# Information given:
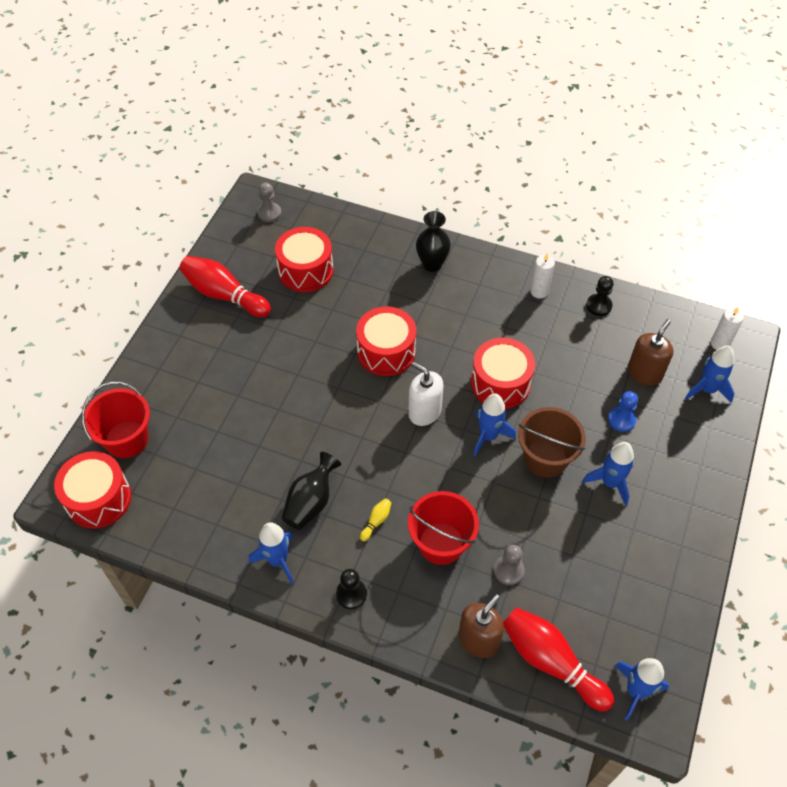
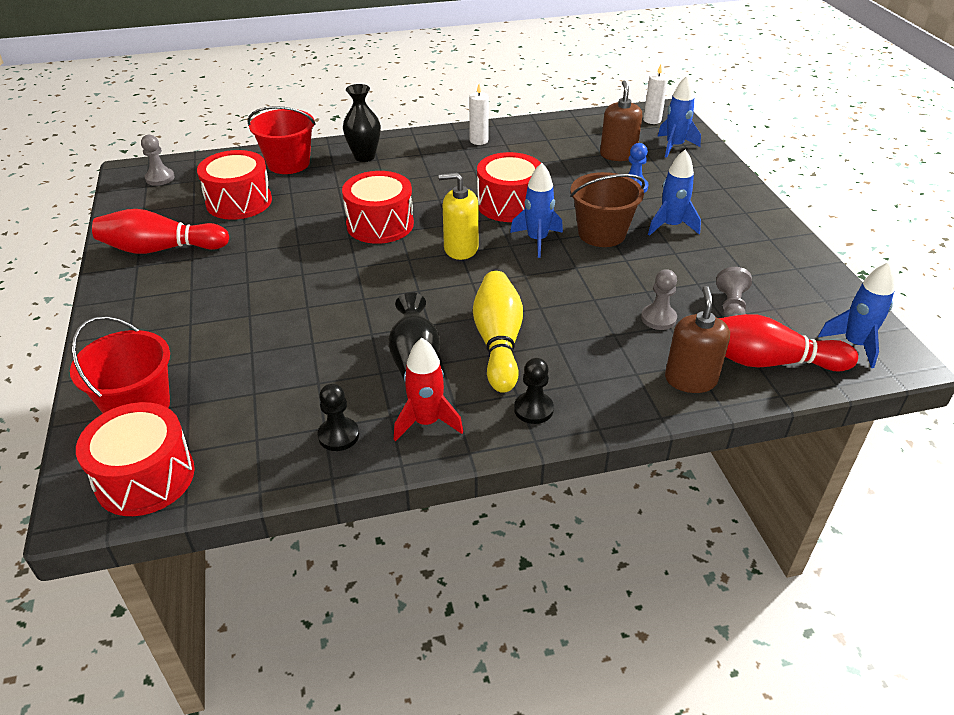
camera: 35 degrees left, 15 degrees down
(278, 560) = (426, 422): blue rocket -> red rocket
(376, 521) = (498, 342): yellow bowling pin -> yellow bowling pin, size x2.45
(424, 412) = (461, 248): white soap dispenser -> yellow soap dispenser
(441, 543) = (577, 329): red bucket -> red bucket (288, 163)
(576, 594) = (731, 306): none -> grey pawn
(599, 306) = (537, 132): black pawn -> black pawn (338, 435)

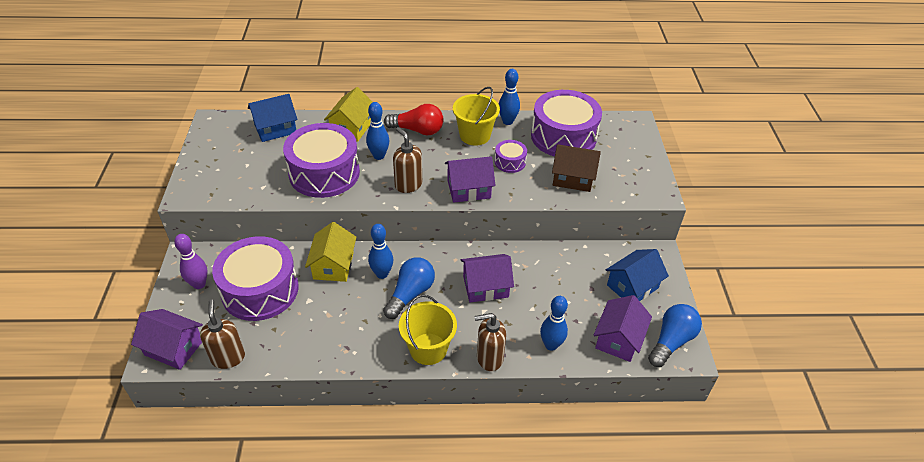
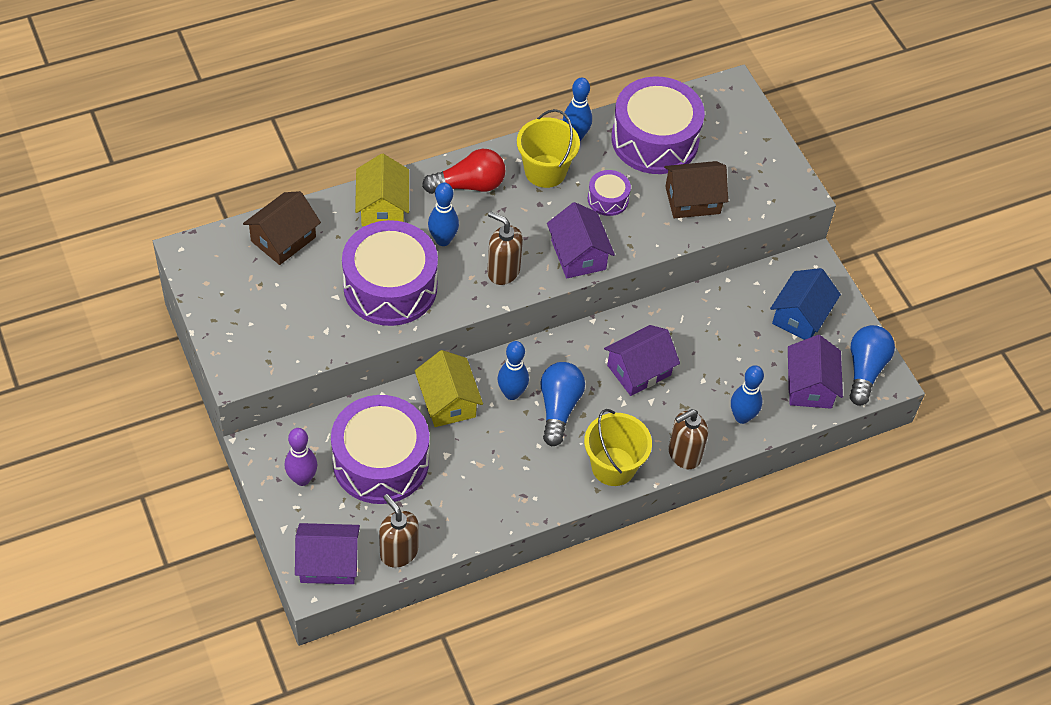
camera: 25 degrees left, 10 degrees up
(275, 129) = (283, 239): blue house -> brown house
(469, 189) = (578, 255): purple house -> purple house turned 75 degrees counterclockwise

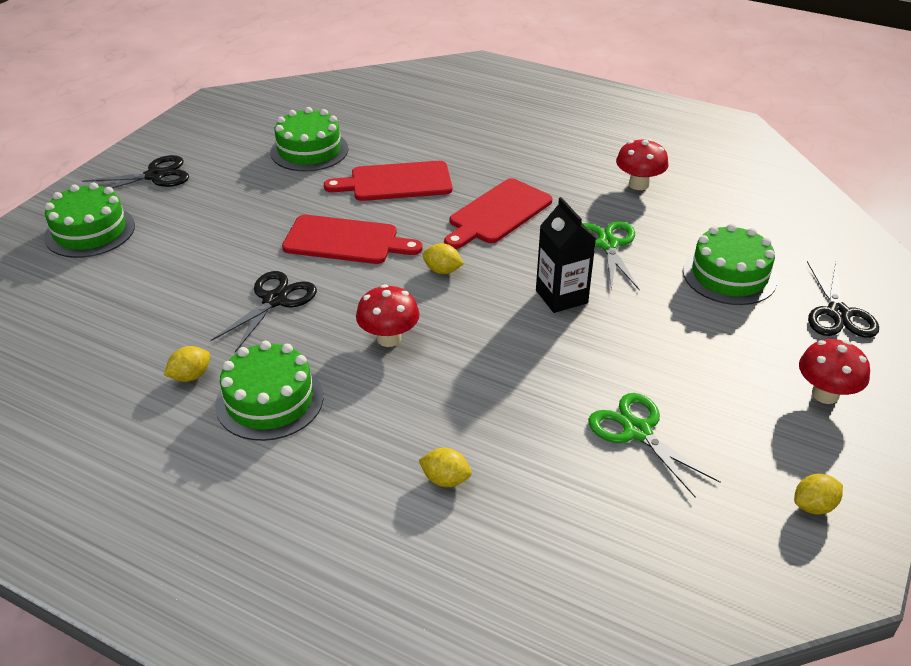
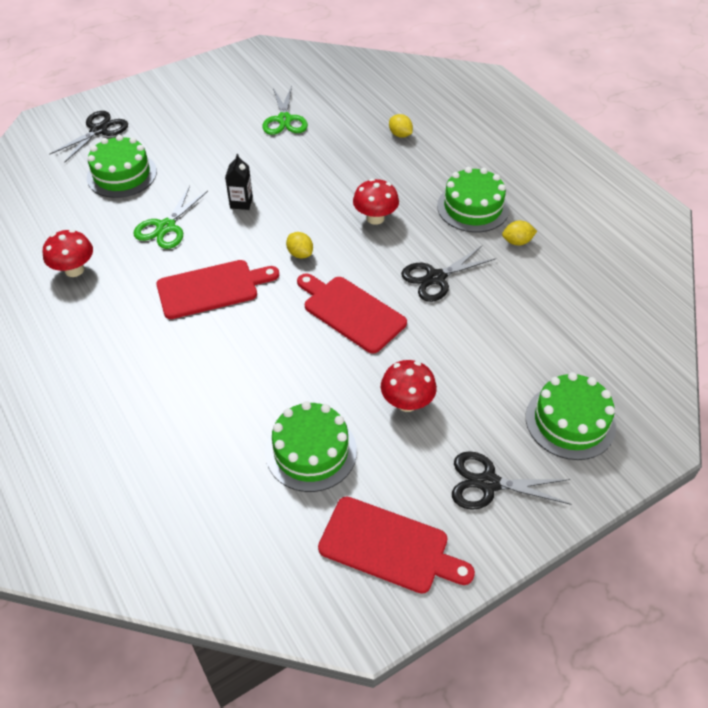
camera: 150 degrees left, 10 degrees up
(396, 182) = (262, 362): red cutting board -> red cutting board (389, 546)
(561, 297) = (241, 202): black carton -> black carton, size x0.66
(813, 506) = (243, 68): yellow lemon -> none
(825, 394) = (171, 100): red mushroom -> red mushroom (407, 403)

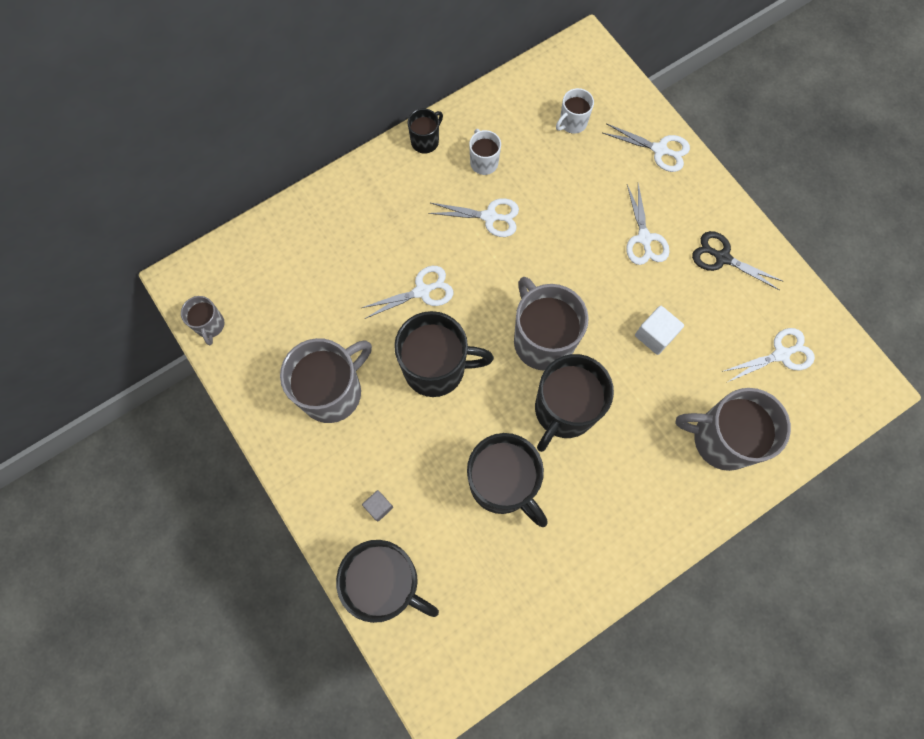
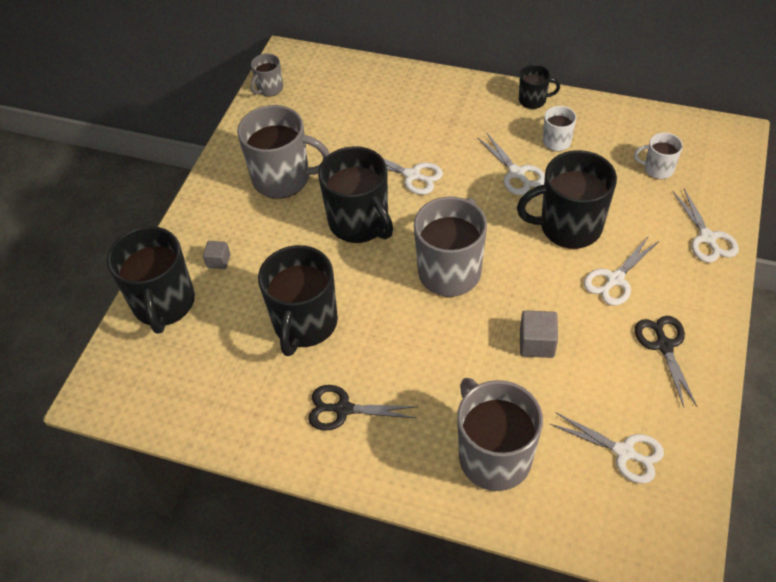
camera: 55 degrees right, 20 degrees down
(564, 410) = (405, 324): black mug -> black mug (568, 227)
(604, 512) = (343, 409): none -> black scissors
(655, 335) = (537, 343): white cube -> grey cube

# Brief:
Beginning with the line that contains "camera: 25 degrees left, 10 degrees up", repeat every remaining line of the data exactly, the last line included, and omit pictures.

# Your solution:
camera: 25 degrees left, 10 degrees up
(275, 129) = (283, 239): blue house -> brown house
(469, 189) = (578, 255): purple house -> purple house turned 75 degrees counterclockwise

camera: 150 degrees left, 10 degrees up
(396, 182) = (262, 362): red cutting board -> red cutting board (389, 546)
(561, 297) = (241, 202): black carton -> black carton, size x0.66
(813, 506) = (243, 68): yellow lemon -> none
(825, 394) = (171, 100): red mushroom -> red mushroom (407, 403)

camera: 55 degrees right, 20 degrees down
(564, 410) = (405, 324): black mug -> black mug (568, 227)
(604, 512) = (343, 409): none -> black scissors
(655, 335) = (537, 343): white cube -> grey cube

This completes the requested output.